# Work to be completed
Restate the entries below verbatim.

- Opening Delimiter -

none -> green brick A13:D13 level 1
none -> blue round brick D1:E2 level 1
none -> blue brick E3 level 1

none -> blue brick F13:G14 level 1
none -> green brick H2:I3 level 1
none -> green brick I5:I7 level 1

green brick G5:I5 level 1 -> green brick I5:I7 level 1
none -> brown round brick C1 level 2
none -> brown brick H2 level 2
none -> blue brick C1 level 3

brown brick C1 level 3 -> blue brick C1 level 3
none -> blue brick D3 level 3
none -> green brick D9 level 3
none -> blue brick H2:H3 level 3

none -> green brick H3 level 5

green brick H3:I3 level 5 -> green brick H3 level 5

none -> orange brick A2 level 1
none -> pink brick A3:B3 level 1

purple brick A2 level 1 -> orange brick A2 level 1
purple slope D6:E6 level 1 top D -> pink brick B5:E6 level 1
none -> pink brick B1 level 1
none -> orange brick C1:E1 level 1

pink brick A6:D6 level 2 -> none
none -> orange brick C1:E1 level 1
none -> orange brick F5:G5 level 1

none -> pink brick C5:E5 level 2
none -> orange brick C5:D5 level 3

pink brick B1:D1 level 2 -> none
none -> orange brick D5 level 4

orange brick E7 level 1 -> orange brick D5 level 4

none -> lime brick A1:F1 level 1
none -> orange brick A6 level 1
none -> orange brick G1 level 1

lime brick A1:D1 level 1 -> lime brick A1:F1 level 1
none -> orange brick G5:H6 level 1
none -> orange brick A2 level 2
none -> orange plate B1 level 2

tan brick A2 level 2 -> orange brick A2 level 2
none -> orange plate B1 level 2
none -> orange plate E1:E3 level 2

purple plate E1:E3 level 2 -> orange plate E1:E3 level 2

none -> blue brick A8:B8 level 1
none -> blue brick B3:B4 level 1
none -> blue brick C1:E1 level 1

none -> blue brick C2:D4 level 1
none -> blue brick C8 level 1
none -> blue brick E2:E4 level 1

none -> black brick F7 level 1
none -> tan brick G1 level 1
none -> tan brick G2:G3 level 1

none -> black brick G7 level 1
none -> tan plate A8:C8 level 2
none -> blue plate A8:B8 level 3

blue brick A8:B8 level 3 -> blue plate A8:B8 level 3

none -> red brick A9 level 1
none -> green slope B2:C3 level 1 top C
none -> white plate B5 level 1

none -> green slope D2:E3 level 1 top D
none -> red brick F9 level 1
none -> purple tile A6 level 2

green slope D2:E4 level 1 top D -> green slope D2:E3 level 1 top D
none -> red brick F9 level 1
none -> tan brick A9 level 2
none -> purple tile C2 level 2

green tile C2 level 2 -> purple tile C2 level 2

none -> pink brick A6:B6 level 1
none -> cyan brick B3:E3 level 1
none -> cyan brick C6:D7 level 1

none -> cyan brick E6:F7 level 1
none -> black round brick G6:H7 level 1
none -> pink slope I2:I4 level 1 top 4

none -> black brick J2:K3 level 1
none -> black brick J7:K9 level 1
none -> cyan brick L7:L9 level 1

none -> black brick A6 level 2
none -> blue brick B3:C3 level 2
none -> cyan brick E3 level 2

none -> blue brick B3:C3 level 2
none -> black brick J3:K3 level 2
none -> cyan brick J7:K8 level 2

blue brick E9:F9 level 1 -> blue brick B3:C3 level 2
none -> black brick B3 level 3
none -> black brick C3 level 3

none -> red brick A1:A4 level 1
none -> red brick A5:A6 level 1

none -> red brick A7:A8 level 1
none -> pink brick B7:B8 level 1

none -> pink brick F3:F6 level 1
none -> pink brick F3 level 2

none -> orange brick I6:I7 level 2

- Closing Delimiter -

# Answer below
none -> green brick A13:D13 level 1
none -> blue round brick D1:E2 level 1
none -> blue brick E3 level 1

none -> blue brick F13:G14 level 1
none -> green brick H2:I3 level 1
none -> green brick I5:I7 level 1

green brick G5:I5 level 1 -> green brick I5:I7 level 1
none -> brown round brick C1 level 2
none -> brown brick H2 level 2
none -> blue brick C1 level 3

brown brick C1 level 3 -> blue brick C1 level 3
none -> blue brick D3 level 3
none -> green brick D9 level 3
none -> blue brick H2:H3 level 3

none -> green brick H3 level 5

green brick H3:I3 level 5 -> green brick H3 level 5

none -> orange brick A2 level 1
none -> pink brick A3:B3 level 1

purple brick A2 level 1 -> orange brick A2 level 1
purple slope D6:E6 level 1 top D -> pink brick B5:E6 level 1
none -> pink brick B1 level 1
none -> orange brick C1:E1 level 1

pink brick A6:D6 level 2 -> none
none -> orange brick C1:E1 level 1
none -> orange brick F5:G5 level 1

none -> pink brick C5:E5 level 2
none -> orange brick C5:D5 level 3

pink brick B1:D1 level 2 -> none
none -> orange brick D5 level 4

orange brick E7 level 1 -> orange brick D5 level 4

none -> lime brick A1:F1 level 1
none -> orange brick A6 level 1
none -> orange brick G1 level 1

lime brick A1:D1 level 1 -> lime brick A1:F1 level 1
none -> orange brick G5:H6 level 1
none -> orange brick A2 level 2
none -> orange plate B1 level 2

tan brick A2 level 2 -> orange brick A2 level 2
none -> orange plate B1 level 2
none -> orange plate E1:E3 level 2

purple plate E1:E3 level 2 -> orange plate E1:E3 level 2

none -> blue brick A8:B8 level 1
none -> blue brick B3:B4 level 1
none -> blue brick C1:E1 level 1

none -> blue brick C2:D4 level 1
none -> blue brick C8 level 1
none -> blue brick E2:E4 level 1

none -> black brick F7 level 1
none -> tan brick G1 level 1
none -> tan brick G2:G3 level 1

none -> black brick G7 level 1
none -> tan plate A8:C8 level 2
none -> blue plate A8:B8 level 3

blue brick A8:B8 level 3 -> blue plate A8:B8 level 3

none -> red brick A9 level 1
none -> green slope B2:C3 level 1 top C
none -> white plate B5 level 1

none -> green slope D2:E3 level 1 top D
none -> red brick F9 level 1
none -> purple tile A6 level 2

green slope D2:E4 level 1 top D -> green slope D2:E3 level 1 top D
none -> red brick F9 level 1
none -> tan brick A9 level 2
none -> purple tile C2 level 2

green tile C2 level 2 -> purple tile C2 level 2

none -> pink brick A6:B6 level 1
none -> cyan brick B3:E3 level 1
none -> cyan brick C6:D7 level 1

none -> cyan brick E6:F7 level 1
none -> black round brick G6:H7 level 1
none -> pink slope I2:I4 level 1 top 4

none -> black brick J2:K3 level 1
none -> black brick J7:K9 level 1
none -> cyan brick L7:L9 level 1

none -> black brick A6 level 2
none -> blue brick B3:C3 level 2
none -> cyan brick E3 level 2

none -> blue brick B3:C3 level 2
none -> black brick J3:K3 level 2
none -> cyan brick J7:K8 level 2

blue brick E9:F9 level 1 -> blue brick B3:C3 level 2
none -> black brick B3 level 3
none -> black brick C3 level 3

none -> red brick A1:A4 level 1
none -> red brick A5:A6 level 1

none -> red brick A7:A8 level 1
none -> pink brick B7:B8 level 1

none -> pink brick F3:F6 level 1
none -> pink brick F3 level 2

none -> orange brick I6:I7 level 2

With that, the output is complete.